[Before-and-after change data]
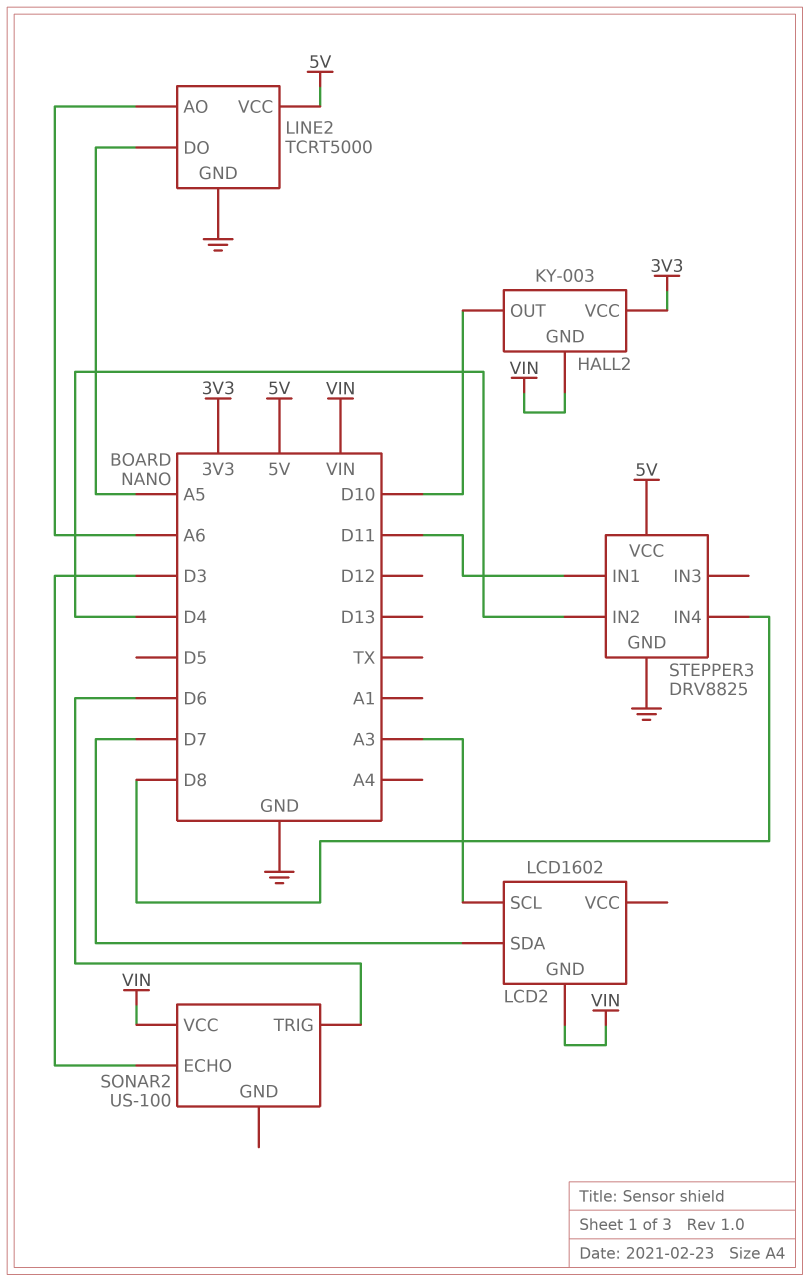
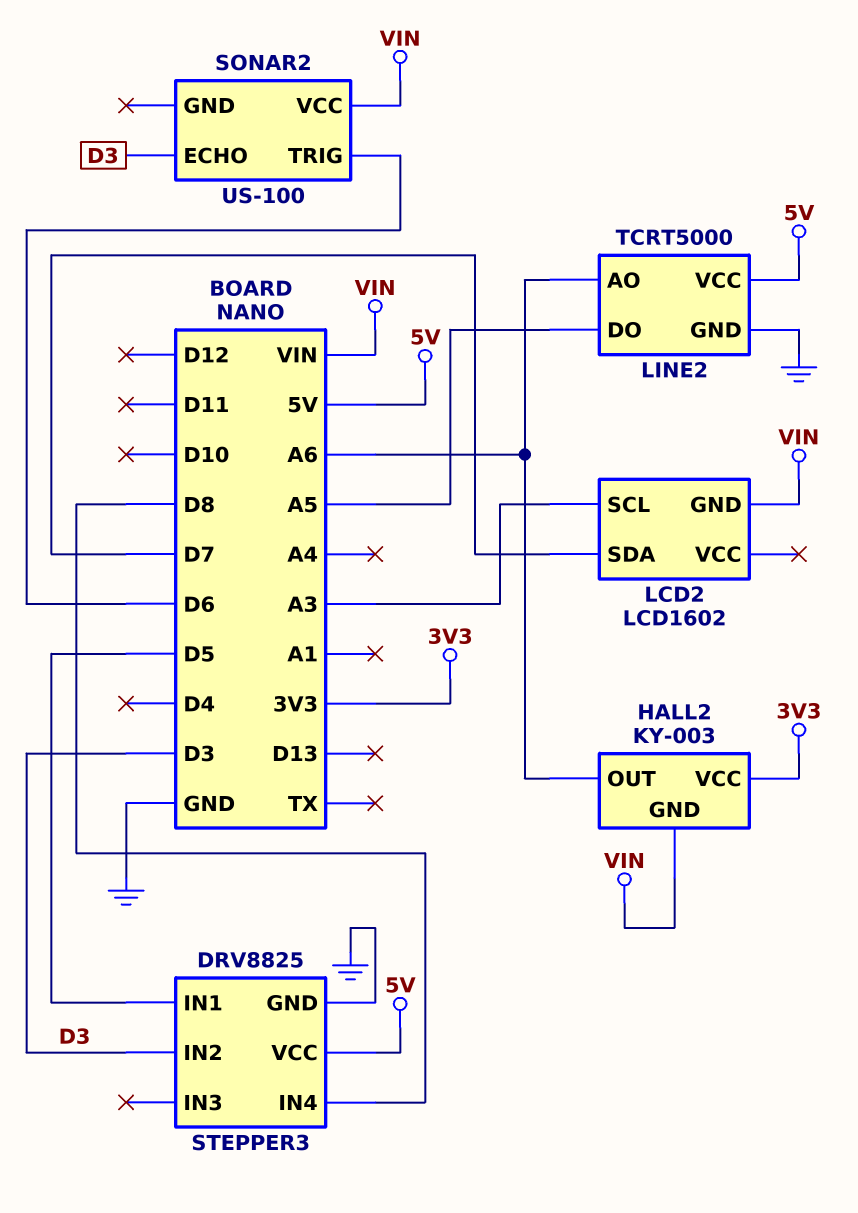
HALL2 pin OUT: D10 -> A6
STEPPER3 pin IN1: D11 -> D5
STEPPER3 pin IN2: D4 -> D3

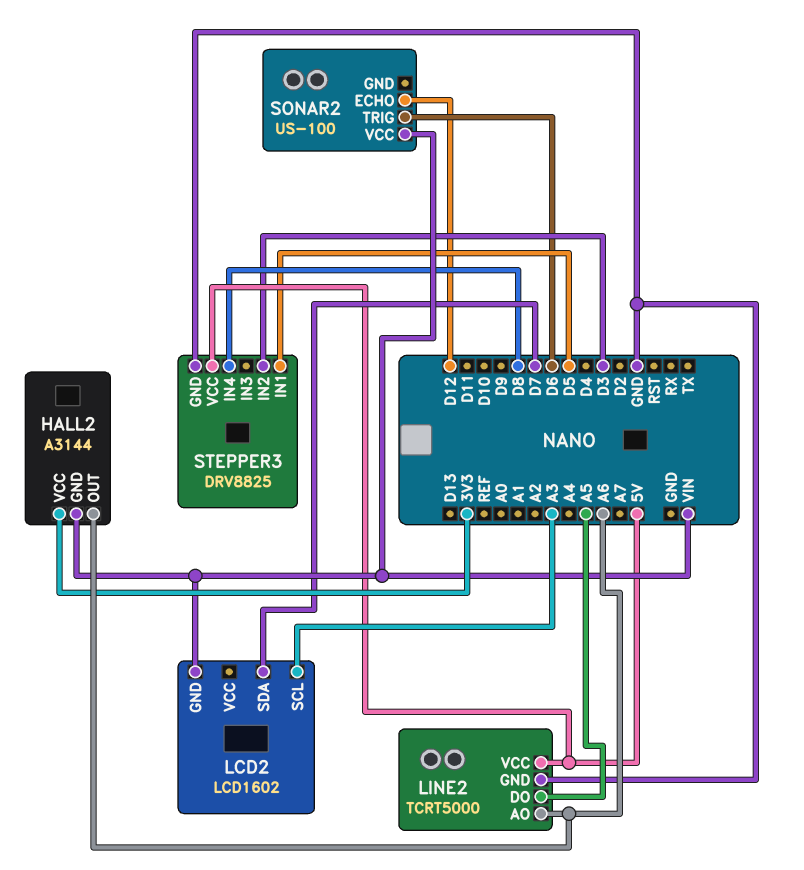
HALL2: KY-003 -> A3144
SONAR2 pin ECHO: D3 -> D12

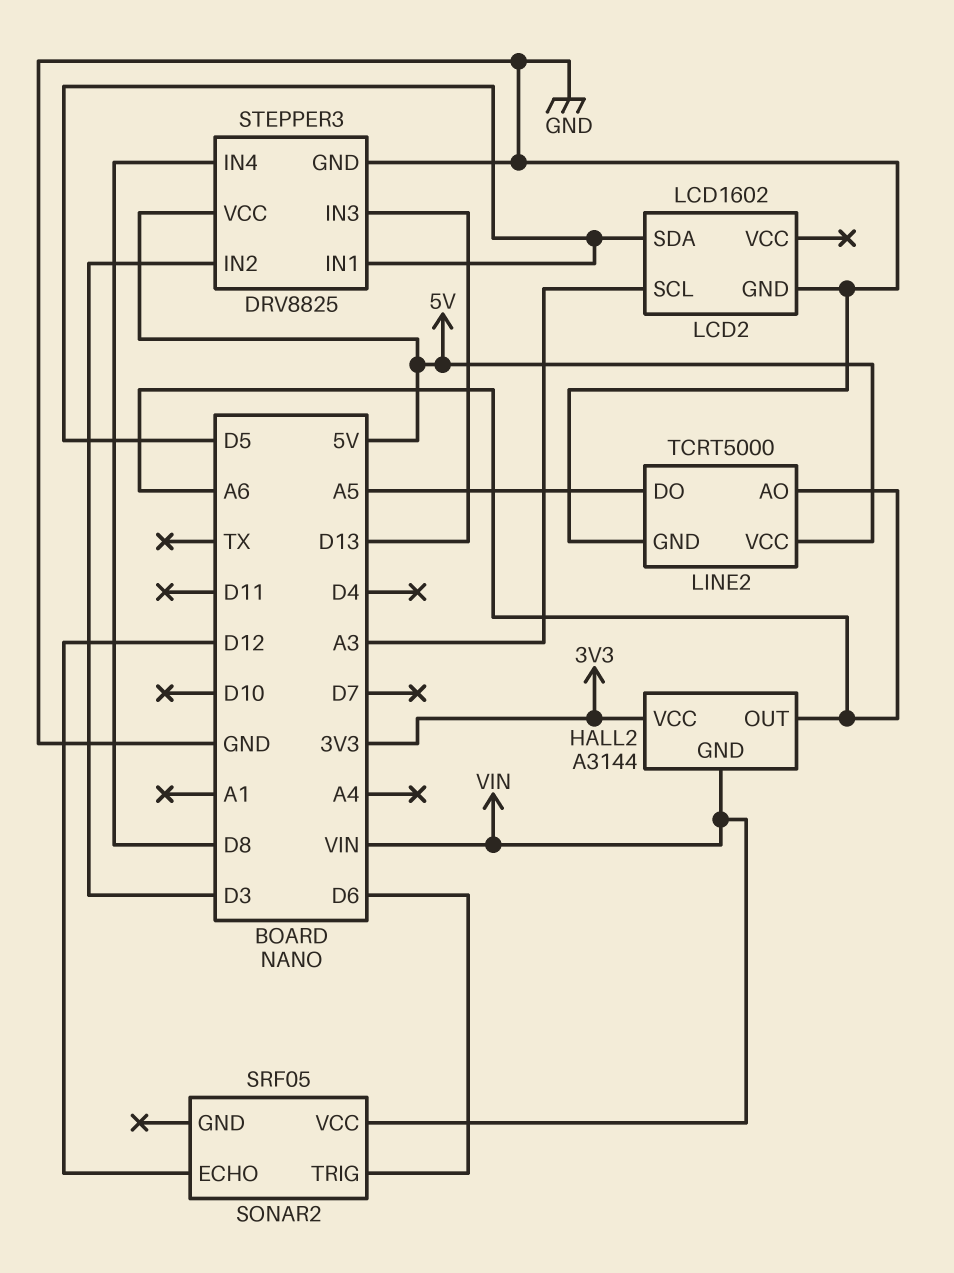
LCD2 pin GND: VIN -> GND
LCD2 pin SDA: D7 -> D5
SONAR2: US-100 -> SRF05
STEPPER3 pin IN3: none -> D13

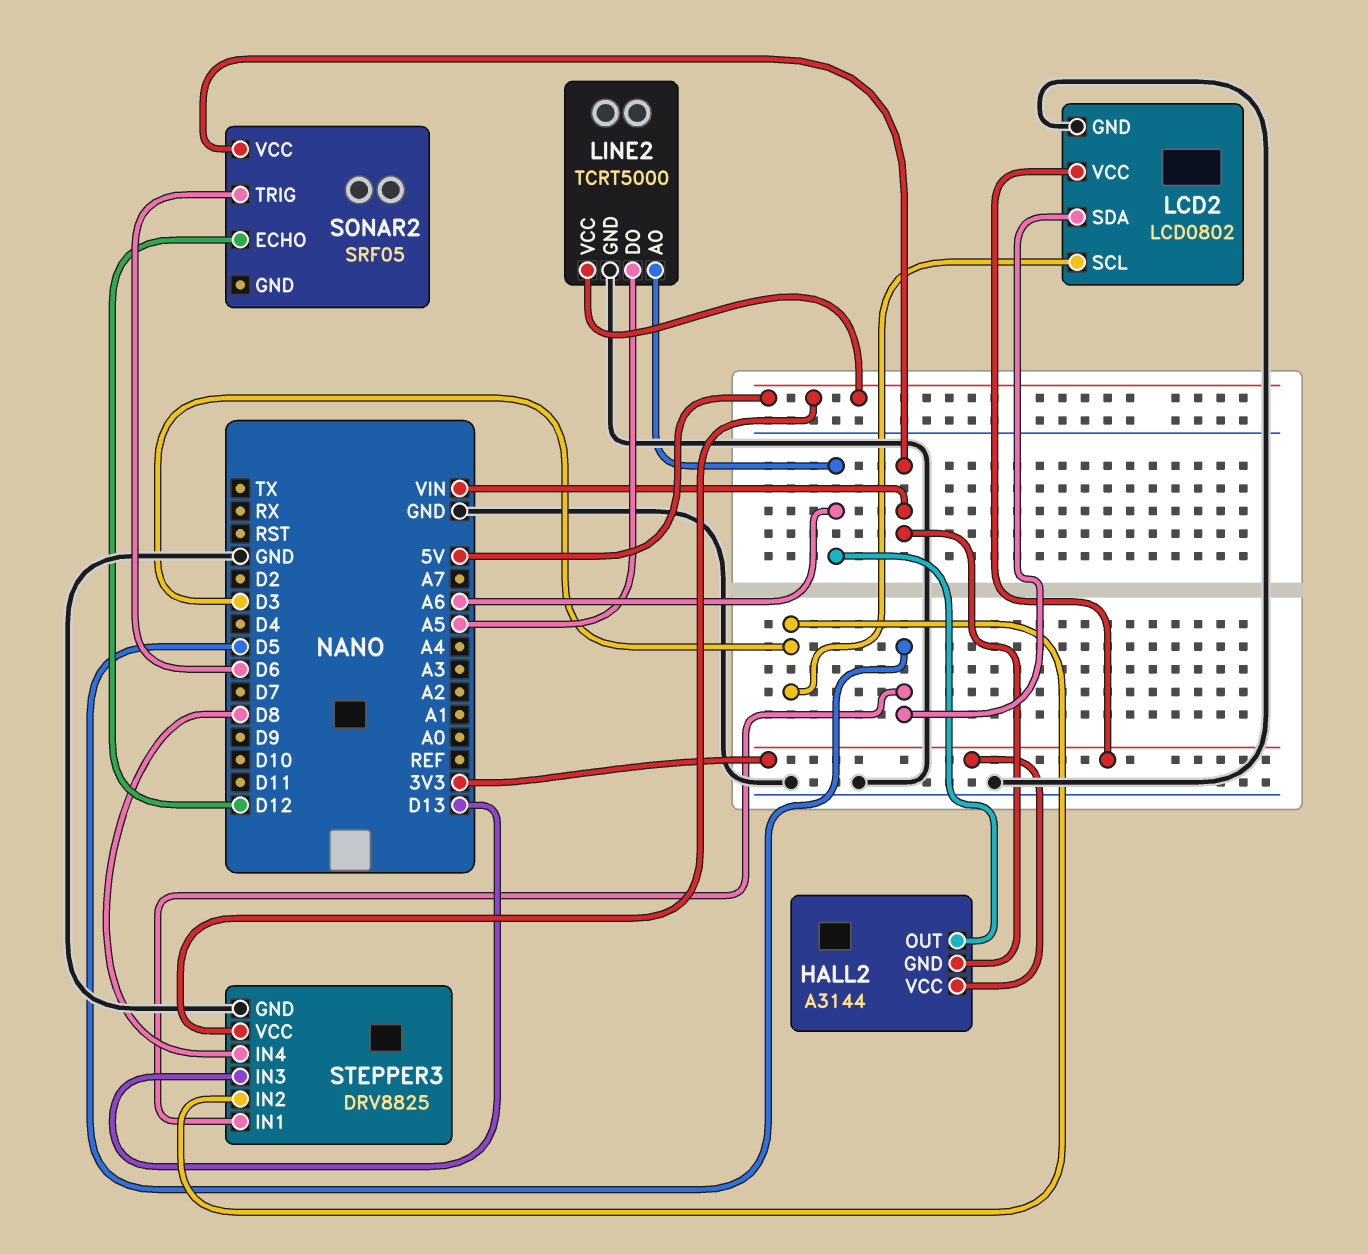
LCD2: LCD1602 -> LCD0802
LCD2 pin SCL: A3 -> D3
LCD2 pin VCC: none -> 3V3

§ Task directions
Look through the records and gather every line containing "none".

§ Task response
STEPPER3 pin IN3: none -> D13
LCD2 pin VCC: none -> 3V3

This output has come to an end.